● Data in this exercise
□ □ □ □
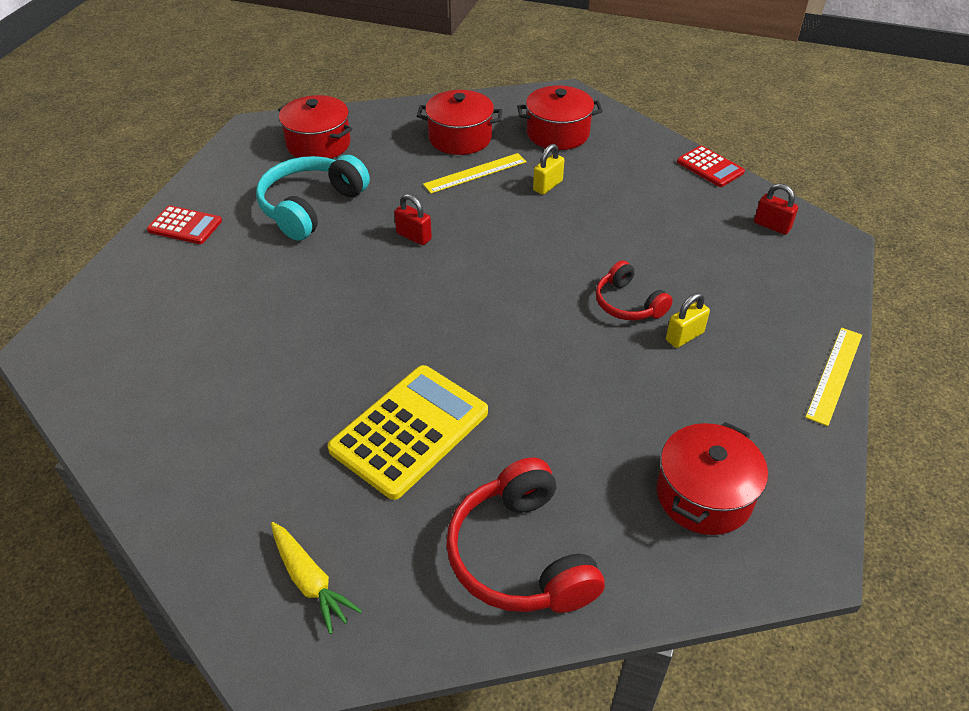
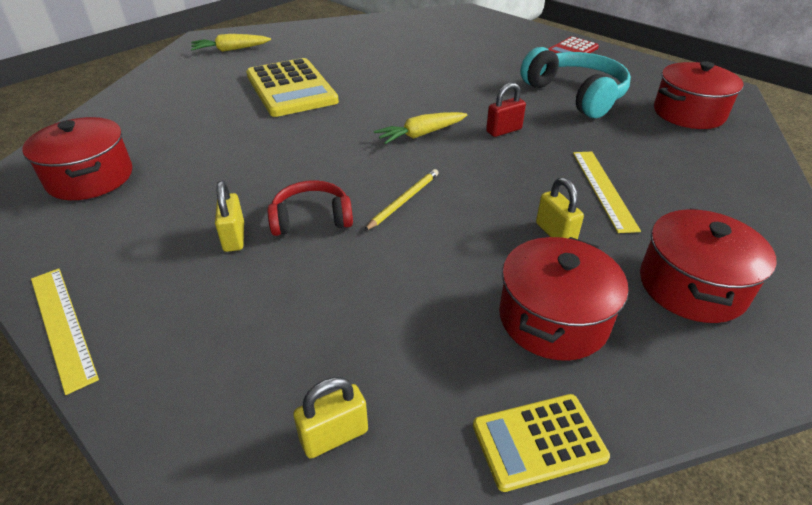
camera: 115 degrees right, 5 degrees down
red pot [417,90,502,155] -> red pot moved to [499,237,628,361]
red headphones [446,458,605,613] -> none
red calculator [677,146,745,187] -> yellow calculator [473,394,610,492]
red padlock [754,183,798,235] -> yellow padlock [293,377,368,459]
none -> yellow pencil [364,169,439,231]
none -> yellow carrot [374,112,467,144]

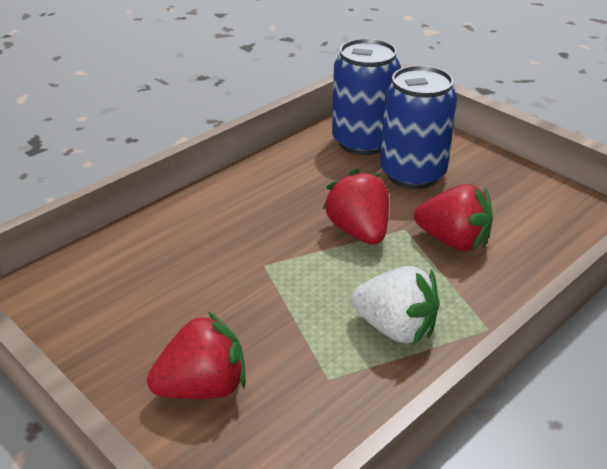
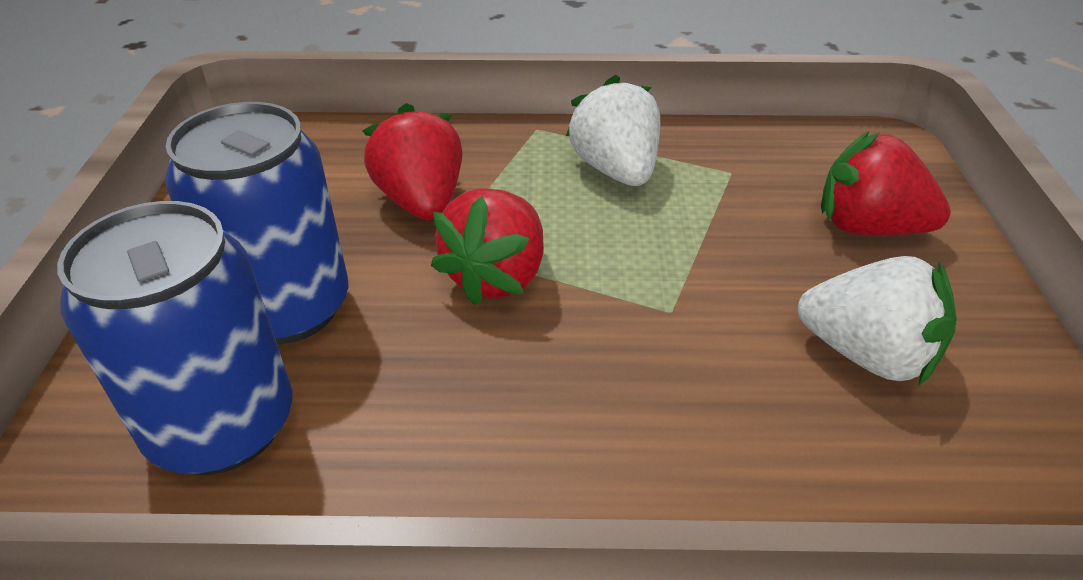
camera: 135 degrees left, 5 degrees up
none -> white strawberry [798,256,957,386]

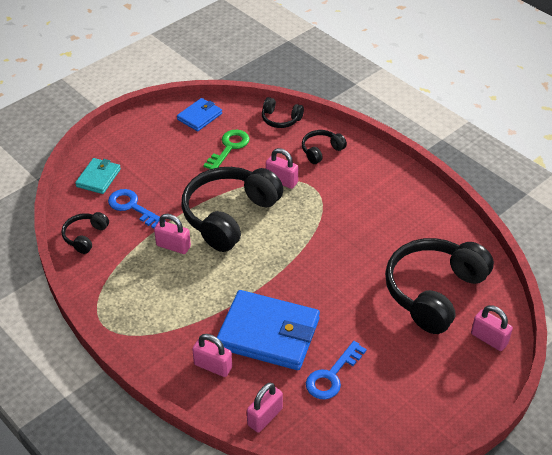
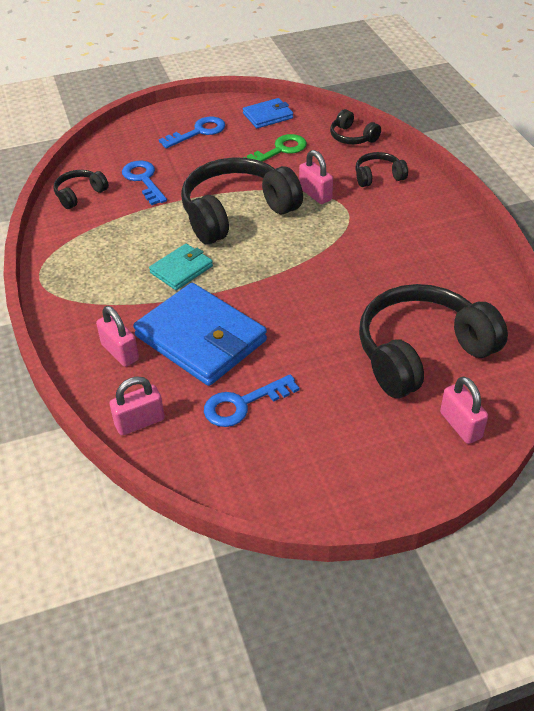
camera: 25 degrees right, 0 degrees up
turquoise wallet [75,158,121,194] -> turquoise wallet moved to [149,244,213,290]
pink padlock [154,214,191,254] -> none
none -> blue key [159,117,225,149]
□ □ □ □
● Directions
The lines needed run from the first line of the records through the line containing "none -> yellow pencil [364,169,439,231]", both included. Restate them word for word, without pictures.

● Answer section
camera: 115 degrees right, 5 degrees down
red pot [417,90,502,155] -> red pot moved to [499,237,628,361]
red headphones [446,458,605,613] -> none
red calculator [677,146,745,187] -> yellow calculator [473,394,610,492]
red padlock [754,183,798,235] -> yellow padlock [293,377,368,459]
none -> yellow pencil [364,169,439,231]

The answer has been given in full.